> _EXERCISE_:
Can you restate the records below word for word?

> _RECORD SET_:
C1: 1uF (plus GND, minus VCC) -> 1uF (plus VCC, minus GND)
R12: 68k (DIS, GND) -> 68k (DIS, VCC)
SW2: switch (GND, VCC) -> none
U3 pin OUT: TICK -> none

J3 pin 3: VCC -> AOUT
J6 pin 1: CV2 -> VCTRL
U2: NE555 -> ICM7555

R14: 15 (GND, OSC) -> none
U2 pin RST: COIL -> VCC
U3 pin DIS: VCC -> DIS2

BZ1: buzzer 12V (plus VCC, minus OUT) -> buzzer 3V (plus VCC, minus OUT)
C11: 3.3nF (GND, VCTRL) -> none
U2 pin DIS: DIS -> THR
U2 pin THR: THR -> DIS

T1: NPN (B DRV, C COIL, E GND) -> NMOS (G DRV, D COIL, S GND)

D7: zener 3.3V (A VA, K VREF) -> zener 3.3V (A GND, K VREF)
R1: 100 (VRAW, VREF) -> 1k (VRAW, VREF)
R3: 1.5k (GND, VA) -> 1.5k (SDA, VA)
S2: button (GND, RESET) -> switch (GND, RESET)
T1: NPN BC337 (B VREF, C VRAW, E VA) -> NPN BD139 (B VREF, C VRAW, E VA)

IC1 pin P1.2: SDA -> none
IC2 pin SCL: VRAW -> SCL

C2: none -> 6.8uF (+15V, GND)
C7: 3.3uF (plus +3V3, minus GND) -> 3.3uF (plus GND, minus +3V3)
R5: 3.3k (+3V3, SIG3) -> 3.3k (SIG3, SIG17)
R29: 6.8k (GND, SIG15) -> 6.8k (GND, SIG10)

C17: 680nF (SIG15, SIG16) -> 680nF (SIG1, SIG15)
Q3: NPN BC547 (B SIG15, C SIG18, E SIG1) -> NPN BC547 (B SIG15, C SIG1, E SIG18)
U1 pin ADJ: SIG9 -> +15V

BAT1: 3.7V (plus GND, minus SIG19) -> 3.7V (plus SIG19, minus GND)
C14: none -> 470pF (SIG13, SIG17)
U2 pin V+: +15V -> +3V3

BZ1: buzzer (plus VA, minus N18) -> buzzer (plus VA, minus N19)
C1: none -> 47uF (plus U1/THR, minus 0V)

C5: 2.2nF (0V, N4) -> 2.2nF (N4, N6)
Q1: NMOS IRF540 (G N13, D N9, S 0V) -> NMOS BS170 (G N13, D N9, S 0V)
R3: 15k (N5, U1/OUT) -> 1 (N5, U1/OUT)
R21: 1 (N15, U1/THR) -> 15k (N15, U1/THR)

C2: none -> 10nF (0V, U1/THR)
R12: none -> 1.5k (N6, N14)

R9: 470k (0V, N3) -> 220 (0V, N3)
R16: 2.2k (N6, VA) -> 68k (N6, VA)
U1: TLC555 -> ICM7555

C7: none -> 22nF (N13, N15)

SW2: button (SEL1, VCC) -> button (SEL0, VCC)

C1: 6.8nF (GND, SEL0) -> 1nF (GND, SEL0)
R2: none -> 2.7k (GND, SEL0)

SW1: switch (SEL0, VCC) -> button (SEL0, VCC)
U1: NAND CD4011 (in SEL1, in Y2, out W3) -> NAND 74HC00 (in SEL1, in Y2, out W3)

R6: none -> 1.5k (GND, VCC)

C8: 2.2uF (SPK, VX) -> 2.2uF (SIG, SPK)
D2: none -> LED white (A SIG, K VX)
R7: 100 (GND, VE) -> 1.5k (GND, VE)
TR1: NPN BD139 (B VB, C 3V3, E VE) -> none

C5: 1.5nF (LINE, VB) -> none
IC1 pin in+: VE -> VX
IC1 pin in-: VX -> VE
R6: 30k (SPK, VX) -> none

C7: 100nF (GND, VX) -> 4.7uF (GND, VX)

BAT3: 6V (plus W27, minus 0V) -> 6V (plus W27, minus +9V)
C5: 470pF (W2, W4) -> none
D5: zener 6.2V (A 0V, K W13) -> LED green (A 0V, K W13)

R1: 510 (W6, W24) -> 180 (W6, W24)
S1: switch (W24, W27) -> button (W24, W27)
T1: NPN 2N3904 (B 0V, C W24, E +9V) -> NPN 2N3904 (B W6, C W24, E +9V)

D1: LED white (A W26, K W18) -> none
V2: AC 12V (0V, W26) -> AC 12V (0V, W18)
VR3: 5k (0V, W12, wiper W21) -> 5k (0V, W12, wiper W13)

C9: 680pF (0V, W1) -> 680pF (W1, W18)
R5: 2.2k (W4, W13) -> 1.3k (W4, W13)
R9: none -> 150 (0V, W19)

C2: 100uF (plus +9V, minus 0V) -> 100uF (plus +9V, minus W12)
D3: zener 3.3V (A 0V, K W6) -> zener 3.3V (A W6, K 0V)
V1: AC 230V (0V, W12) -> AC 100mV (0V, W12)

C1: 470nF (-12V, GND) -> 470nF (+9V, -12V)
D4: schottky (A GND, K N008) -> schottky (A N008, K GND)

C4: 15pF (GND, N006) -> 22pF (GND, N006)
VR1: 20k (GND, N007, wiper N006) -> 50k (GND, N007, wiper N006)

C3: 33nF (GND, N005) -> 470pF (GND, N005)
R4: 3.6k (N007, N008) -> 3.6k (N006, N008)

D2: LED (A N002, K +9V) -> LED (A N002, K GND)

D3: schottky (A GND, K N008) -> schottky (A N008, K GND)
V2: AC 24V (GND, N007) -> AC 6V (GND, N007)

> _ANSWER TO THIS PROBLEM_:
C1: 1uF (plus GND, minus VCC) -> 1uF (plus VCC, minus GND)
R12: 68k (DIS, GND) -> 68k (DIS, VCC)
SW2: switch (GND, VCC) -> none
U3 pin OUT: TICK -> none

J3 pin 3: VCC -> AOUT
J6 pin 1: CV2 -> VCTRL
U2: NE555 -> ICM7555

R14: 15 (GND, OSC) -> none
U2 pin RST: COIL -> VCC
U3 pin DIS: VCC -> DIS2

BZ1: buzzer 12V (plus VCC, minus OUT) -> buzzer 3V (plus VCC, minus OUT)
C11: 3.3nF (GND, VCTRL) -> none
U2 pin DIS: DIS -> THR
U2 pin THR: THR -> DIS

T1: NPN (B DRV, C COIL, E GND) -> NMOS (G DRV, D COIL, S GND)

D7: zener 3.3V (A VA, K VREF) -> zener 3.3V (A GND, K VREF)
R1: 100 (VRAW, VREF) -> 1k (VRAW, VREF)
R3: 1.5k (GND, VA) -> 1.5k (SDA, VA)
S2: button (GND, RESET) -> switch (GND, RESET)
T1: NPN BC337 (B VREF, C VRAW, E VA) -> NPN BD139 (B VREF, C VRAW, E VA)

IC1 pin P1.2: SDA -> none
IC2 pin SCL: VRAW -> SCL

C2: none -> 6.8uF (+15V, GND)
C7: 3.3uF (plus +3V3, minus GND) -> 3.3uF (plus GND, minus +3V3)
R5: 3.3k (+3V3, SIG3) -> 3.3k (SIG3, SIG17)
R29: 6.8k (GND, SIG15) -> 6.8k (GND, SIG10)

C17: 680nF (SIG15, SIG16) -> 680nF (SIG1, SIG15)
Q3: NPN BC547 (B SIG15, C SIG18, E SIG1) -> NPN BC547 (B SIG15, C SIG1, E SIG18)
U1 pin ADJ: SIG9 -> +15V

BAT1: 3.7V (plus GND, minus SIG19) -> 3.7V (plus SIG19, minus GND)
C14: none -> 470pF (SIG13, SIG17)
U2 pin V+: +15V -> +3V3

BZ1: buzzer (plus VA, minus N18) -> buzzer (plus VA, minus N19)
C1: none -> 47uF (plus U1/THR, minus 0V)

C5: 2.2nF (0V, N4) -> 2.2nF (N4, N6)
Q1: NMOS IRF540 (G N13, D N9, S 0V) -> NMOS BS170 (G N13, D N9, S 0V)
R3: 15k (N5, U1/OUT) -> 1 (N5, U1/OUT)
R21: 1 (N15, U1/THR) -> 15k (N15, U1/THR)

C2: none -> 10nF (0V, U1/THR)
R12: none -> 1.5k (N6, N14)

R9: 470k (0V, N3) -> 220 (0V, N3)
R16: 2.2k (N6, VA) -> 68k (N6, VA)
U1: TLC555 -> ICM7555

C7: none -> 22nF (N13, N15)

SW2: button (SEL1, VCC) -> button (SEL0, VCC)

C1: 6.8nF (GND, SEL0) -> 1nF (GND, SEL0)
R2: none -> 2.7k (GND, SEL0)

SW1: switch (SEL0, VCC) -> button (SEL0, VCC)
U1: NAND CD4011 (in SEL1, in Y2, out W3) -> NAND 74HC00 (in SEL1, in Y2, out W3)

R6: none -> 1.5k (GND, VCC)

C8: 2.2uF (SPK, VX) -> 2.2uF (SIG, SPK)
D2: none -> LED white (A SIG, K VX)
R7: 100 (GND, VE) -> 1.5k (GND, VE)
TR1: NPN BD139 (B VB, C 3V3, E VE) -> none

C5: 1.5nF (LINE, VB) -> none
IC1 pin in+: VE -> VX
IC1 pin in-: VX -> VE
R6: 30k (SPK, VX) -> none

C7: 100nF (GND, VX) -> 4.7uF (GND, VX)

BAT3: 6V (plus W27, minus 0V) -> 6V (plus W27, minus +9V)
C5: 470pF (W2, W4) -> none
D5: zener 6.2V (A 0V, K W13) -> LED green (A 0V, K W13)

R1: 510 (W6, W24) -> 180 (W6, W24)
S1: switch (W24, W27) -> button (W24, W27)
T1: NPN 2N3904 (B 0V, C W24, E +9V) -> NPN 2N3904 (B W6, C W24, E +9V)

D1: LED white (A W26, K W18) -> none
V2: AC 12V (0V, W26) -> AC 12V (0V, W18)
VR3: 5k (0V, W12, wiper W21) -> 5k (0V, W12, wiper W13)

C9: 680pF (0V, W1) -> 680pF (W1, W18)
R5: 2.2k (W4, W13) -> 1.3k (W4, W13)
R9: none -> 150 (0V, W19)

C2: 100uF (plus +9V, minus 0V) -> 100uF (plus +9V, minus W12)
D3: zener 3.3V (A 0V, K W6) -> zener 3.3V (A W6, K 0V)
V1: AC 230V (0V, W12) -> AC 100mV (0V, W12)

C1: 470nF (-12V, GND) -> 470nF (+9V, -12V)
D4: schottky (A GND, K N008) -> schottky (A N008, K GND)

C4: 15pF (GND, N006) -> 22pF (GND, N006)
VR1: 20k (GND, N007, wiper N006) -> 50k (GND, N007, wiper N006)

C3: 33nF (GND, N005) -> 470pF (GND, N005)
R4: 3.6k (N007, N008) -> 3.6k (N006, N008)

D2: LED (A N002, K +9V) -> LED (A N002, K GND)

D3: schottky (A GND, K N008) -> schottky (A N008, K GND)
V2: AC 24V (GND, N007) -> AC 6V (GND, N007)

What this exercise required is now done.